[Start of section]

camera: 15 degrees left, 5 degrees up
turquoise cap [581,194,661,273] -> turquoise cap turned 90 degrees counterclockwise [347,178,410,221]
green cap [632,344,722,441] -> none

[End of section]
[Start of section]

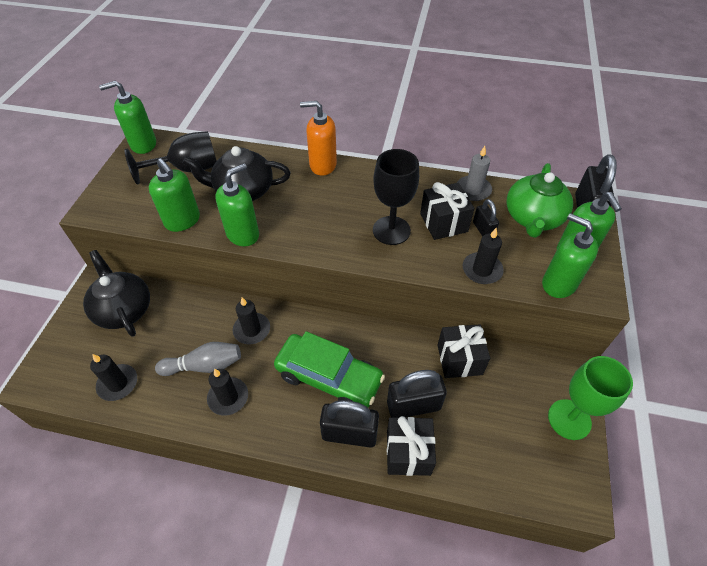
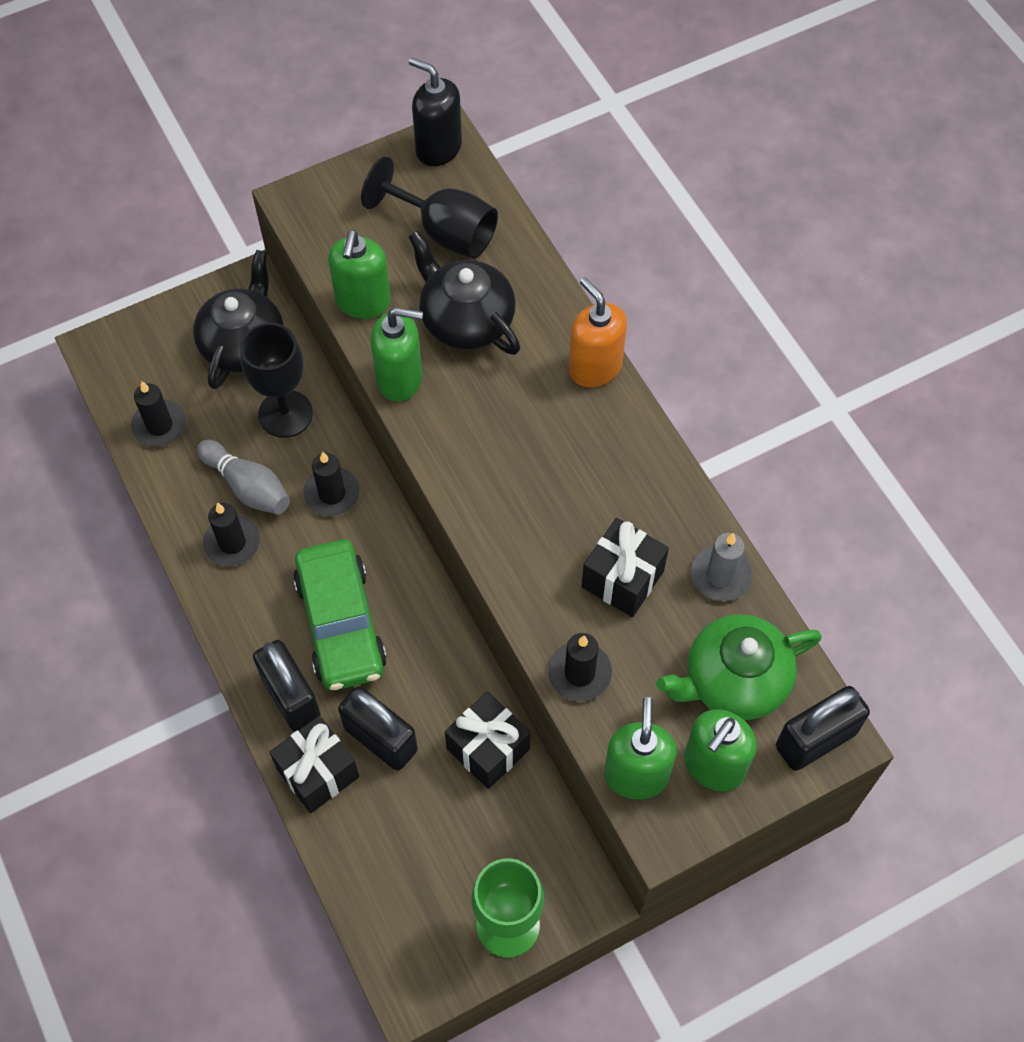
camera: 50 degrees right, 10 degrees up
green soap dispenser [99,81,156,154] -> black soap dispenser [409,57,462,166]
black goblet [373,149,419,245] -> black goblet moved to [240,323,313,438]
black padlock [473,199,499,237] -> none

[End of section]

| Task description |
Reproduce exactly, and only, the part of the listing above that begins at the line with "camera: 50 degrees right, 10 degrees up" and goes on through the line with "black padlock [473,199,499,237] -> none".

| Answer for the task |
camera: 50 degrees right, 10 degrees up
green soap dispenser [99,81,156,154] -> black soap dispenser [409,57,462,166]
black goblet [373,149,419,245] -> black goblet moved to [240,323,313,438]
black padlock [473,199,499,237] -> none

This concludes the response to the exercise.